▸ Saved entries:
────────────────
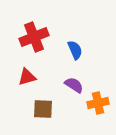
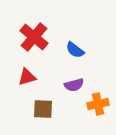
red cross: rotated 28 degrees counterclockwise
blue semicircle: rotated 150 degrees clockwise
purple semicircle: rotated 132 degrees clockwise
orange cross: moved 1 px down
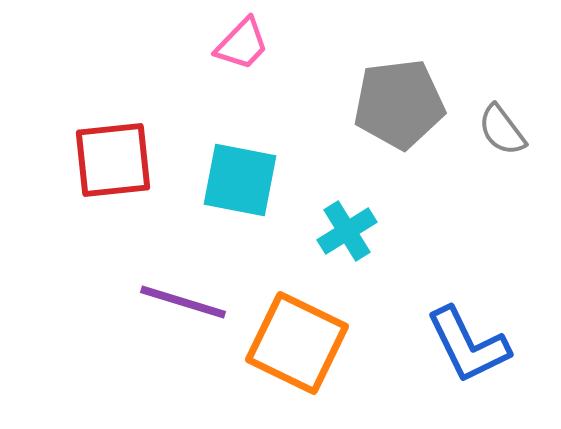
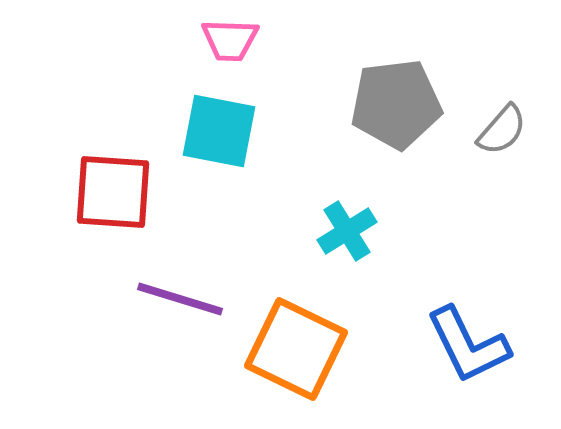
pink trapezoid: moved 12 px left, 4 px up; rotated 48 degrees clockwise
gray pentagon: moved 3 px left
gray semicircle: rotated 102 degrees counterclockwise
red square: moved 32 px down; rotated 10 degrees clockwise
cyan square: moved 21 px left, 49 px up
purple line: moved 3 px left, 3 px up
orange square: moved 1 px left, 6 px down
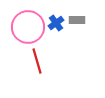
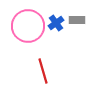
pink circle: moved 1 px up
red line: moved 6 px right, 10 px down
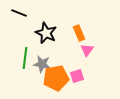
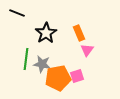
black line: moved 2 px left
black star: rotated 15 degrees clockwise
green line: moved 1 px right, 1 px down
orange pentagon: moved 2 px right
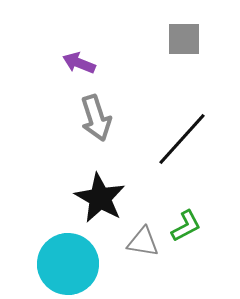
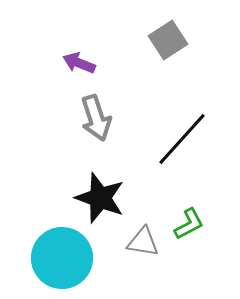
gray square: moved 16 px left, 1 px down; rotated 33 degrees counterclockwise
black star: rotated 9 degrees counterclockwise
green L-shape: moved 3 px right, 2 px up
cyan circle: moved 6 px left, 6 px up
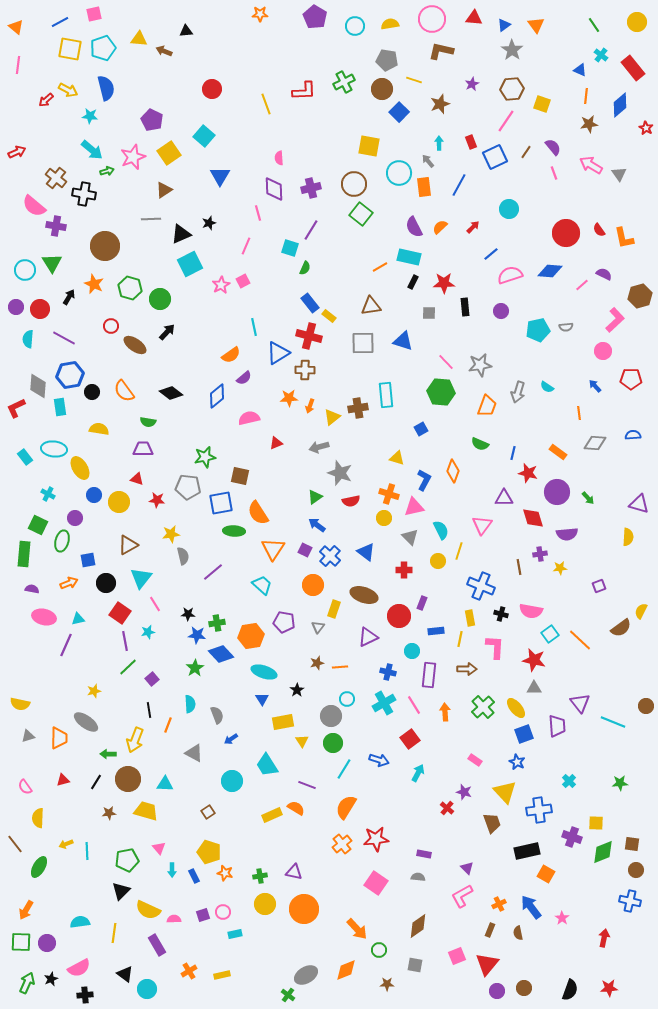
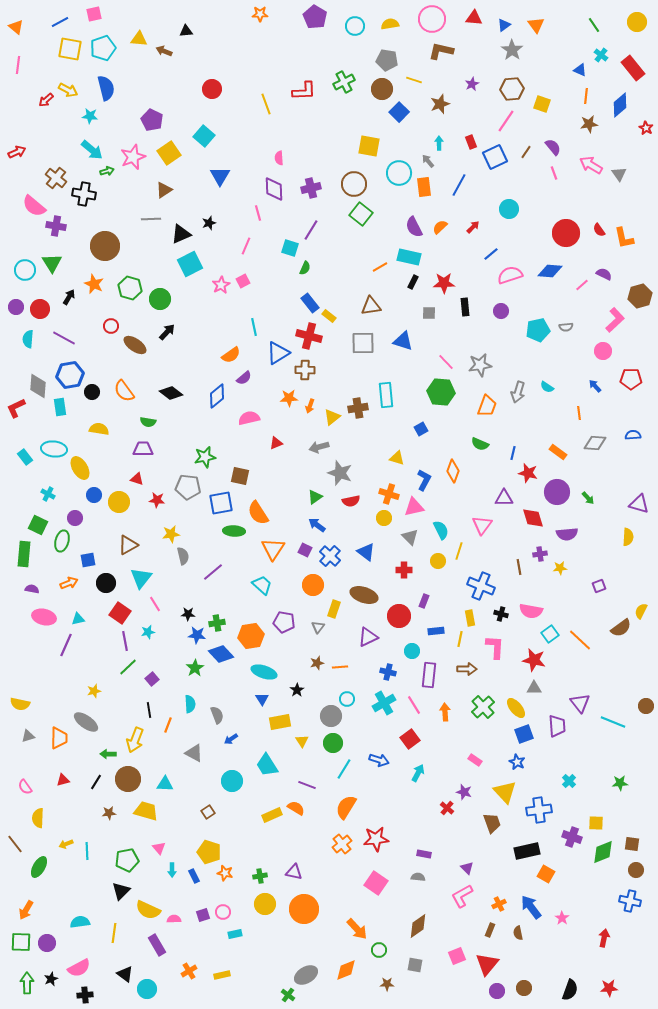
purple rectangle at (422, 603): moved 2 px right, 2 px up
yellow rectangle at (283, 722): moved 3 px left
green arrow at (27, 983): rotated 25 degrees counterclockwise
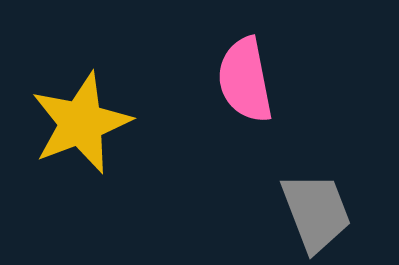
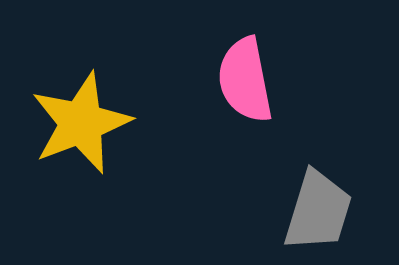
gray trapezoid: moved 2 px right, 1 px up; rotated 38 degrees clockwise
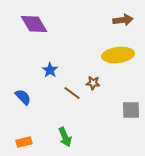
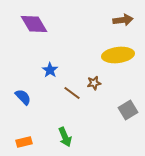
brown star: moved 1 px right; rotated 16 degrees counterclockwise
gray square: moved 3 px left; rotated 30 degrees counterclockwise
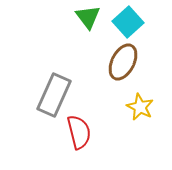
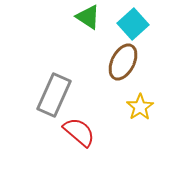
green triangle: rotated 20 degrees counterclockwise
cyan square: moved 5 px right, 2 px down
yellow star: rotated 12 degrees clockwise
red semicircle: rotated 36 degrees counterclockwise
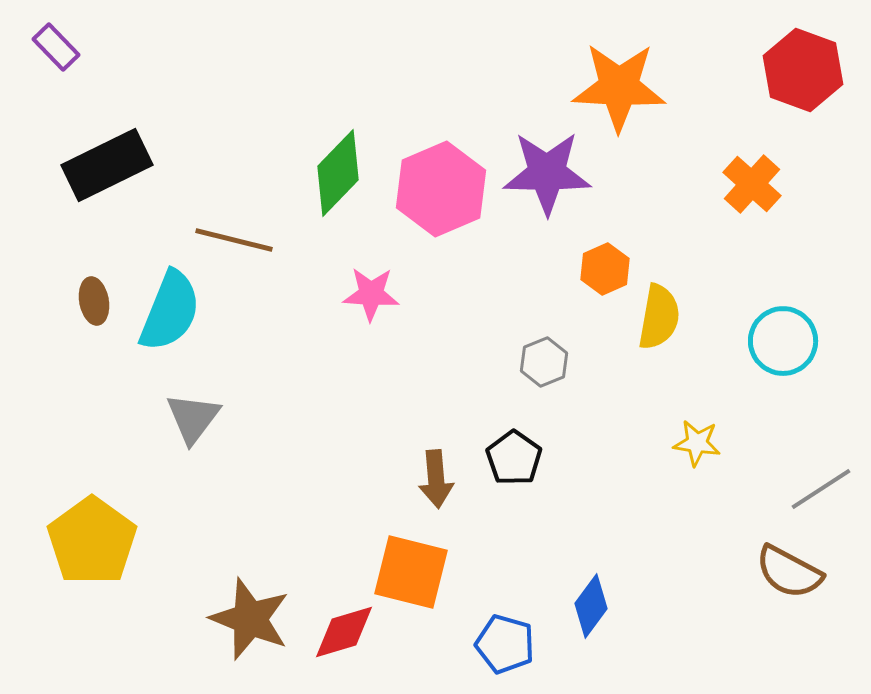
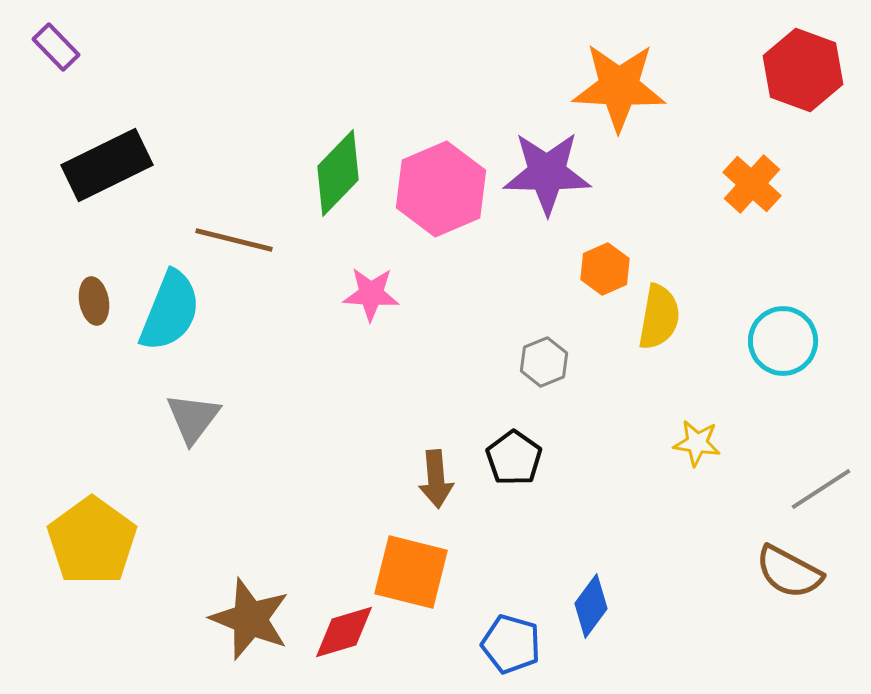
blue pentagon: moved 6 px right
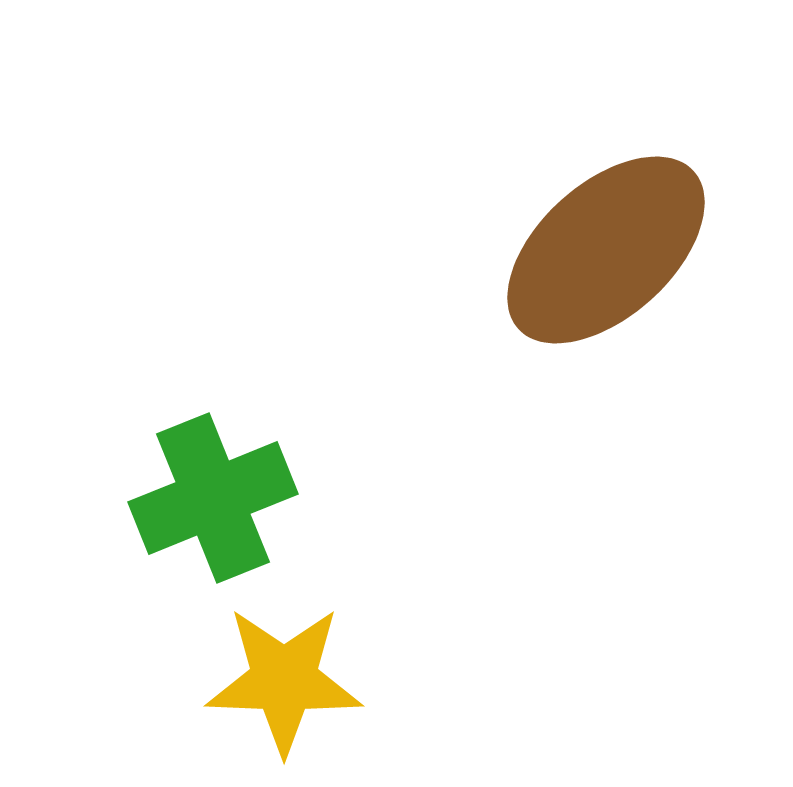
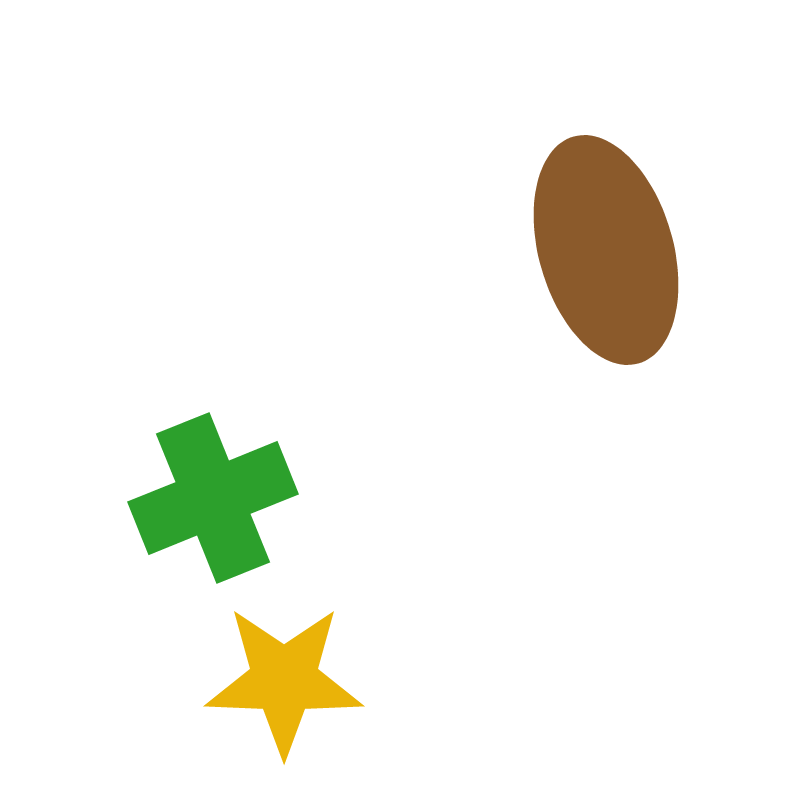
brown ellipse: rotated 64 degrees counterclockwise
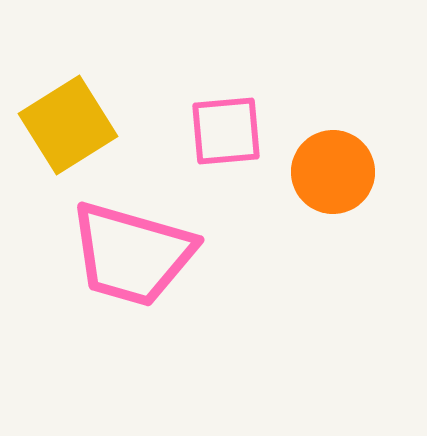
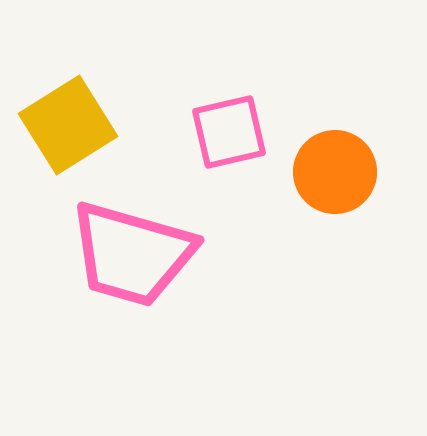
pink square: moved 3 px right, 1 px down; rotated 8 degrees counterclockwise
orange circle: moved 2 px right
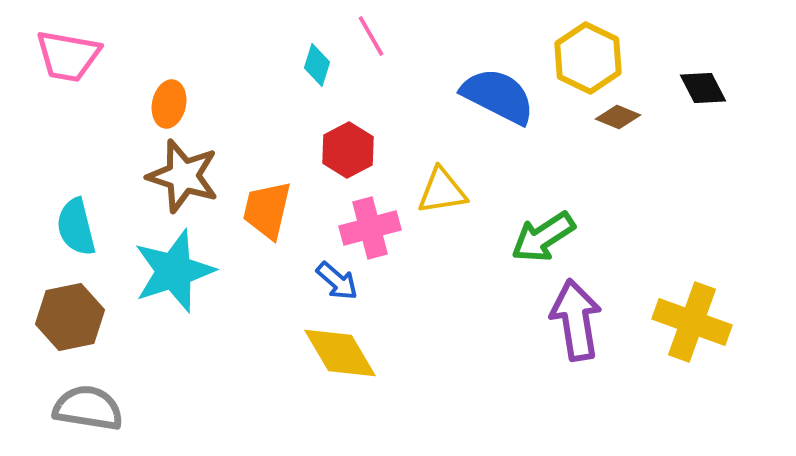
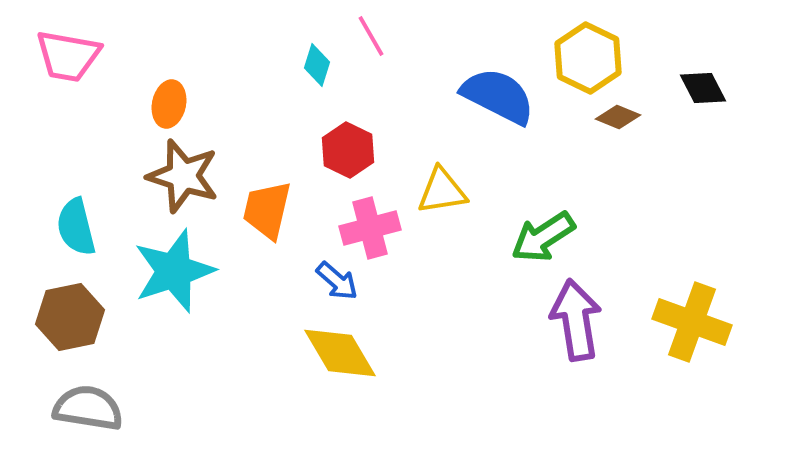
red hexagon: rotated 6 degrees counterclockwise
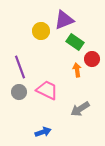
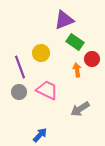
yellow circle: moved 22 px down
blue arrow: moved 3 px left, 3 px down; rotated 28 degrees counterclockwise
────────────────
▸ THE TASK: Print each of the records above exactly as written, leaving no picture in the copy.

▸ ANSWER TO THIS TASK:
red cross: rotated 28 degrees counterclockwise
blue semicircle: rotated 150 degrees clockwise
purple semicircle: rotated 132 degrees clockwise
orange cross: moved 1 px down
pink trapezoid: moved 12 px left, 4 px up; rotated 48 degrees clockwise
gray pentagon: moved 3 px left
gray semicircle: rotated 102 degrees counterclockwise
red square: moved 32 px down; rotated 10 degrees clockwise
cyan square: moved 21 px left, 49 px up
purple line: moved 3 px left, 3 px up
orange square: moved 1 px left, 6 px down
pink circle: moved 1 px up
red line: moved 6 px right, 10 px down
black line: moved 2 px left
black star: rotated 15 degrees clockwise
green line: moved 1 px right, 1 px down
orange pentagon: moved 2 px right
gray square: moved 16 px left, 1 px down; rotated 33 degrees counterclockwise
black star: rotated 9 degrees counterclockwise
green L-shape: moved 3 px right, 2 px up
cyan circle: moved 6 px left, 6 px up
purple rectangle at (422, 603): moved 2 px right, 2 px up
yellow rectangle at (283, 722): moved 3 px left
green arrow at (27, 983): rotated 25 degrees counterclockwise
gray trapezoid: moved 2 px right, 1 px up; rotated 38 degrees clockwise
brown star: moved 1 px right; rotated 16 degrees counterclockwise
gray square: moved 3 px left; rotated 30 degrees counterclockwise
green triangle: rotated 20 degrees counterclockwise
cyan square: moved 5 px right, 2 px down
yellow star: rotated 12 degrees clockwise
red semicircle: rotated 36 degrees counterclockwise
blue pentagon: moved 6 px right
brown ellipse: rotated 64 degrees counterclockwise
pink square: moved 3 px right, 1 px down; rotated 8 degrees counterclockwise
orange circle: moved 2 px right
red hexagon: rotated 6 degrees counterclockwise
yellow circle: moved 22 px down
blue arrow: moved 3 px left, 3 px down; rotated 28 degrees counterclockwise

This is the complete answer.